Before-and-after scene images
┌──
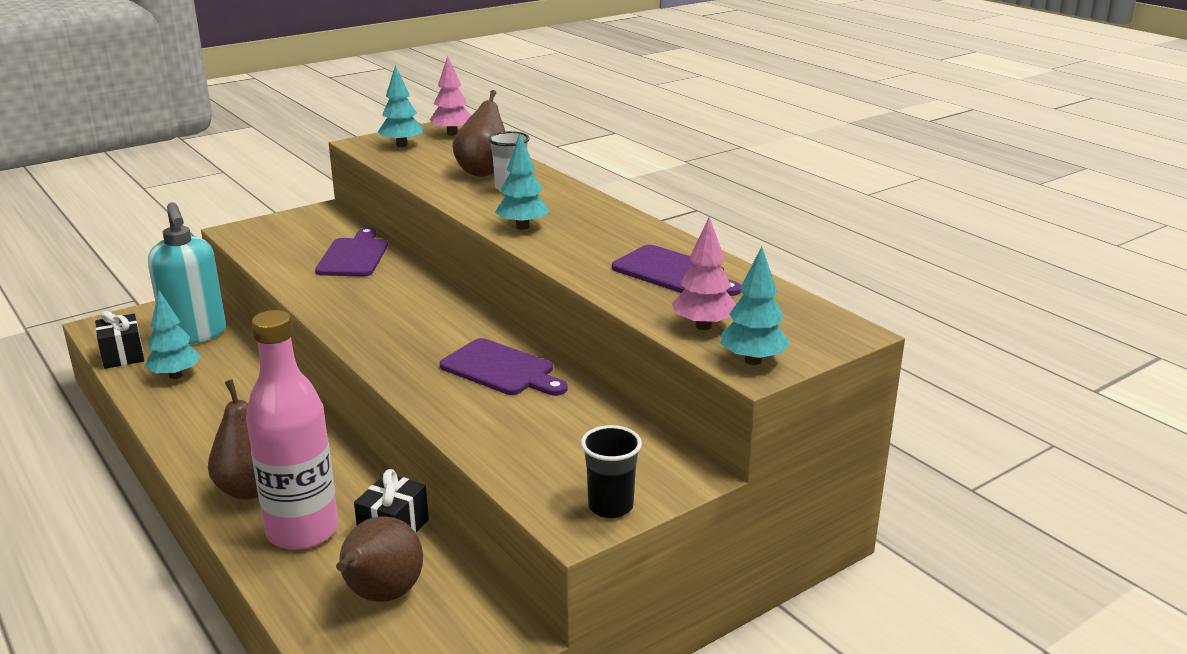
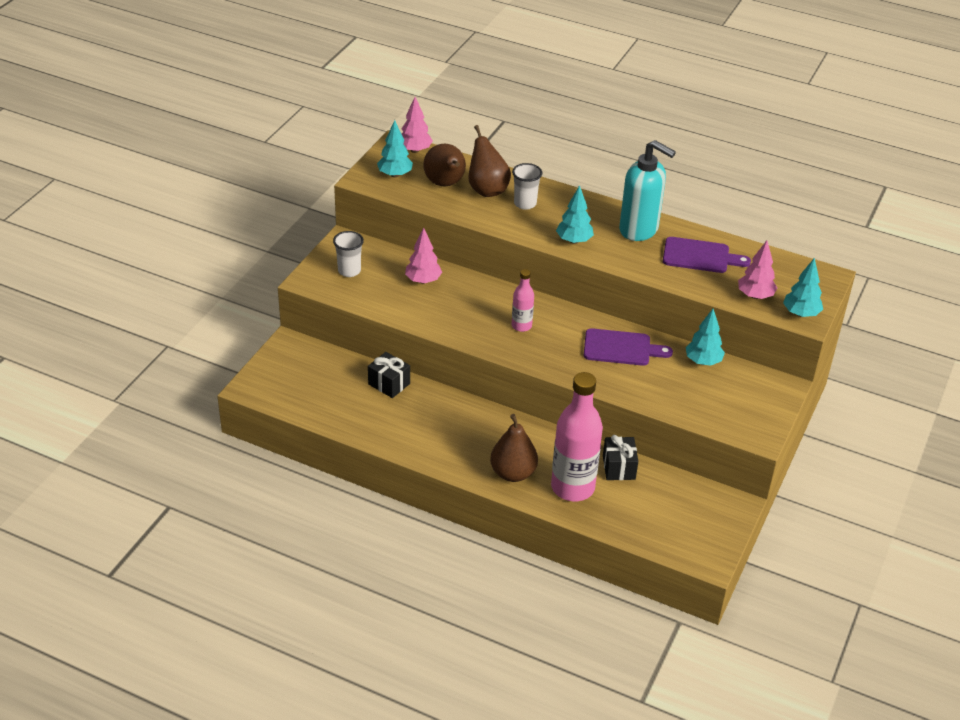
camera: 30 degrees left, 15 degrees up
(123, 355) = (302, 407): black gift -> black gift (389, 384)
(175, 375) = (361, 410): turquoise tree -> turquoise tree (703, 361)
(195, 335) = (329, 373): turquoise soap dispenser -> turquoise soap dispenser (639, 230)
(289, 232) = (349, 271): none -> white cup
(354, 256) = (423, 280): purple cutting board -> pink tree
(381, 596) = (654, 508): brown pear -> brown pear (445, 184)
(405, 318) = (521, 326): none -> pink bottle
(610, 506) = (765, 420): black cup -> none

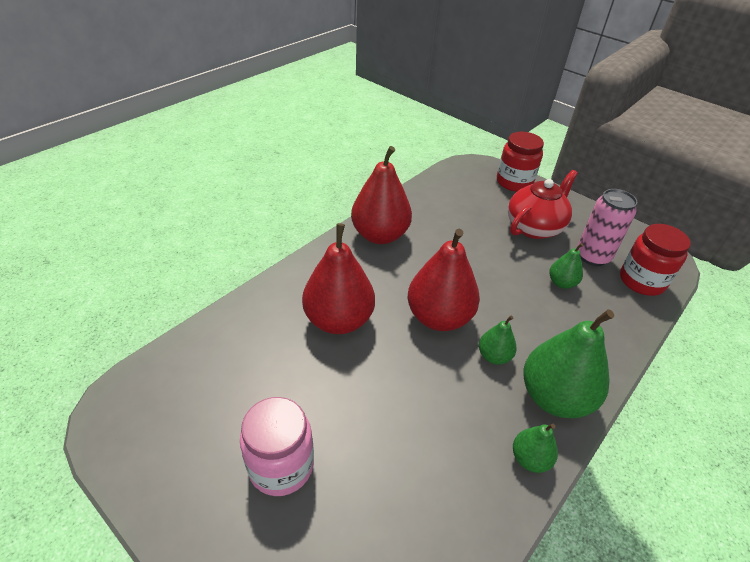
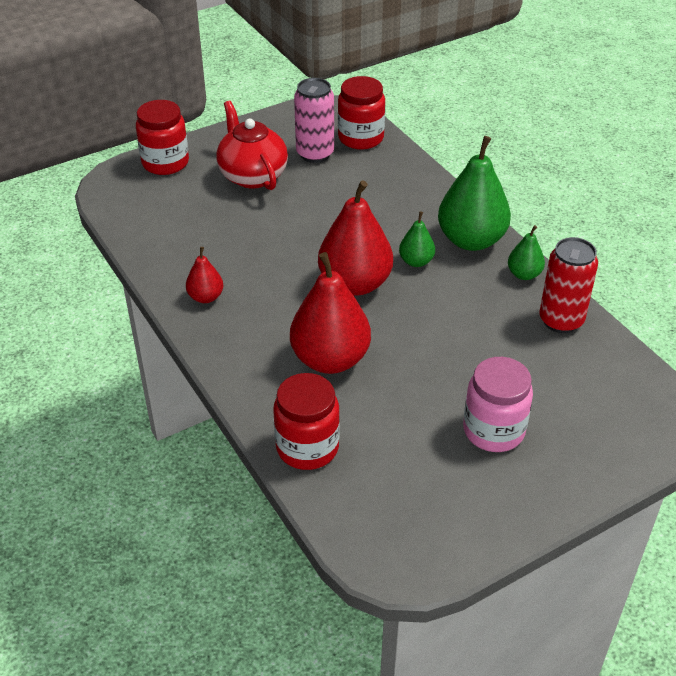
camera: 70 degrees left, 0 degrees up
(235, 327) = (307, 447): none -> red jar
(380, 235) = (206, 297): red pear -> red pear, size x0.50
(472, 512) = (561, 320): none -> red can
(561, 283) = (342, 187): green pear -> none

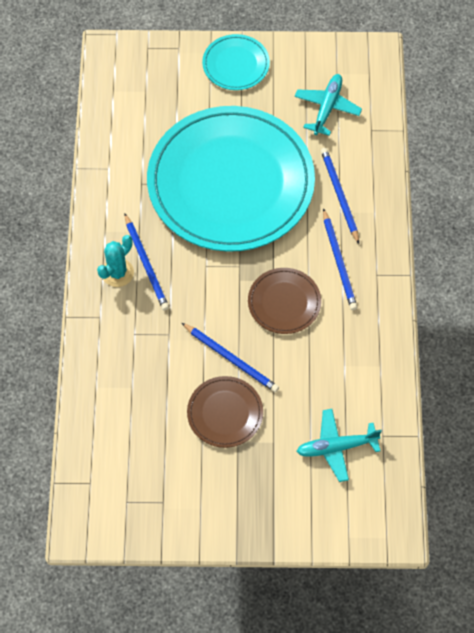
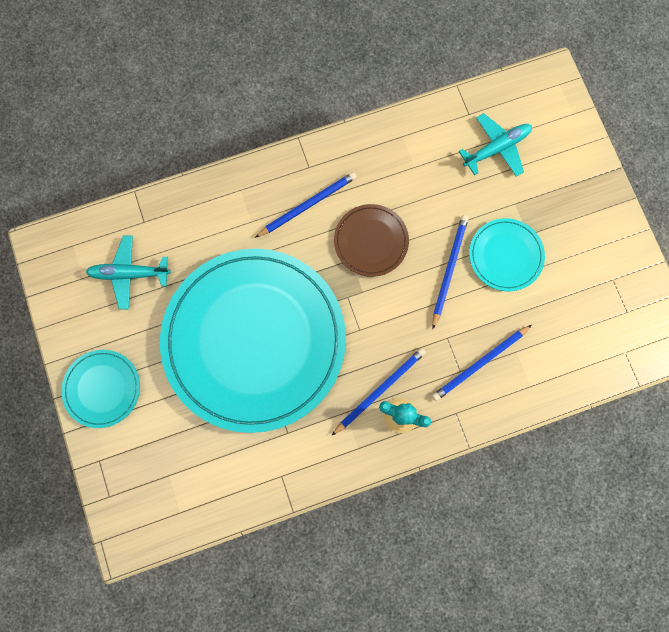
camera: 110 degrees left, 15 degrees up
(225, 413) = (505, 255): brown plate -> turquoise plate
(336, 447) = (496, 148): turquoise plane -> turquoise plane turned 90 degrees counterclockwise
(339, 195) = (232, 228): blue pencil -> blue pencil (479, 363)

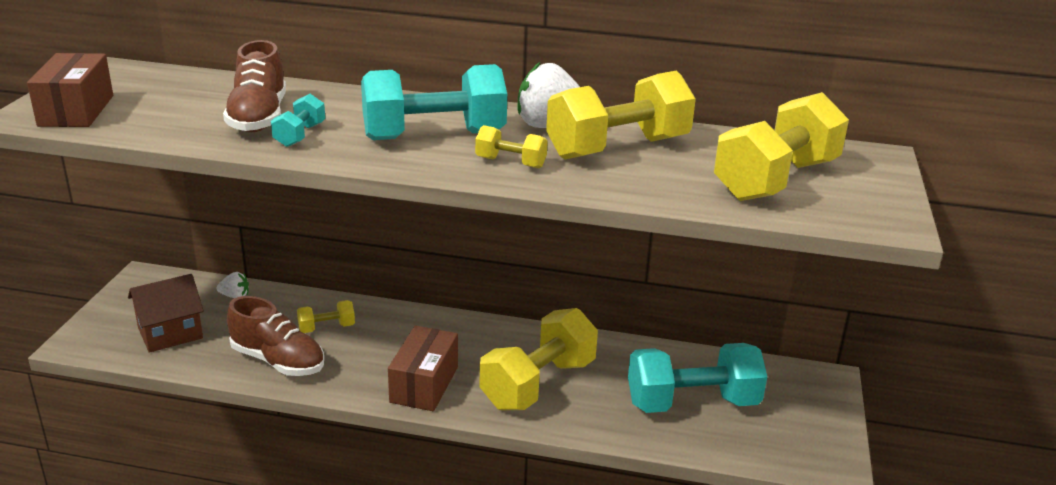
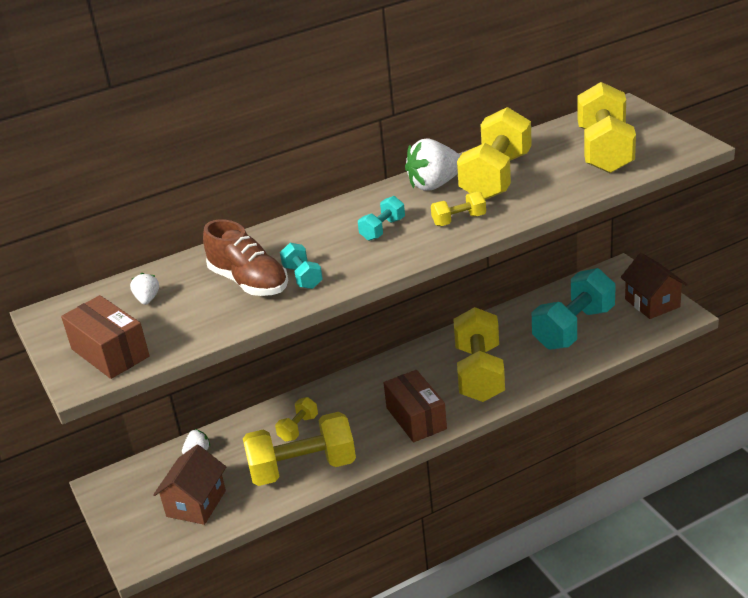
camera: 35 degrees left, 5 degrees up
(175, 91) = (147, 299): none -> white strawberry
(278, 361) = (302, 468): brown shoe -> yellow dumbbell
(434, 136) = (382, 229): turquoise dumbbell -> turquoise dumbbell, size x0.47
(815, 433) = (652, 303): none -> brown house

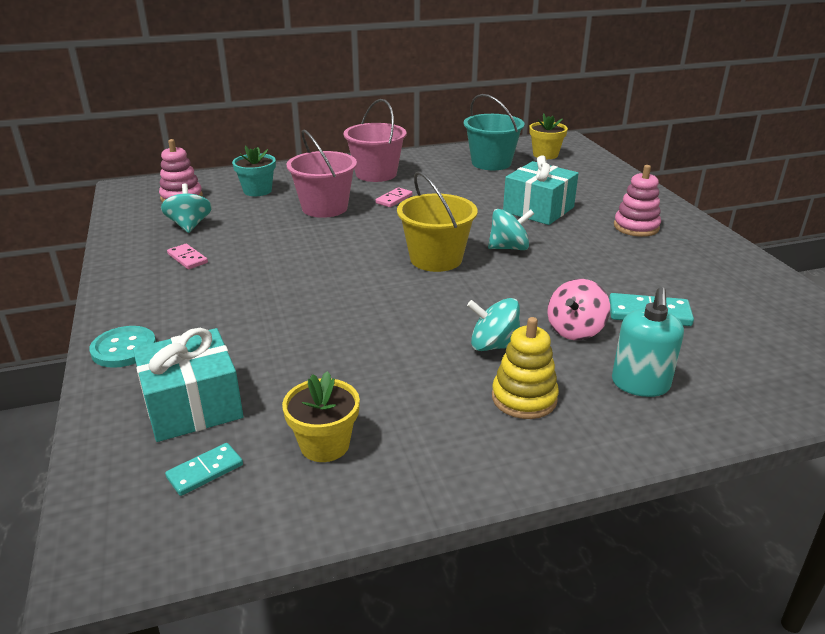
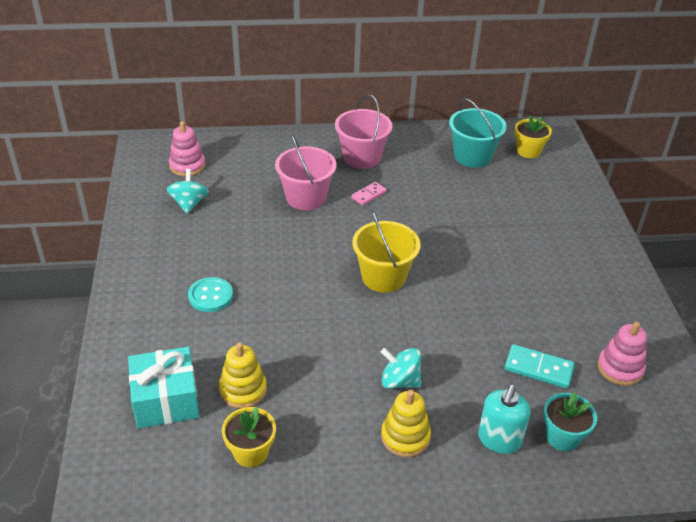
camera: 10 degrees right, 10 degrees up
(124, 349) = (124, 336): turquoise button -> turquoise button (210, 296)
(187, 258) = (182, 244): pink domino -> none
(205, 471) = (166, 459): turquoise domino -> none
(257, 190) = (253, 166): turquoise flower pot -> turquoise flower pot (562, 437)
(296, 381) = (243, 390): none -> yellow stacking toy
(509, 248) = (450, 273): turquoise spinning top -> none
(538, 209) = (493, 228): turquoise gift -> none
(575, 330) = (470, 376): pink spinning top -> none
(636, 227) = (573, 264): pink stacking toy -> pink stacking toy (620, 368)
└──
• About this exercise:
The answer must be all the lines above that hold the word "dumbbell".

• Your solution:
(278, 361) = (302, 468): brown shoe -> yellow dumbbell
(434, 136) = (382, 229): turquoise dumbbell -> turquoise dumbbell, size x0.47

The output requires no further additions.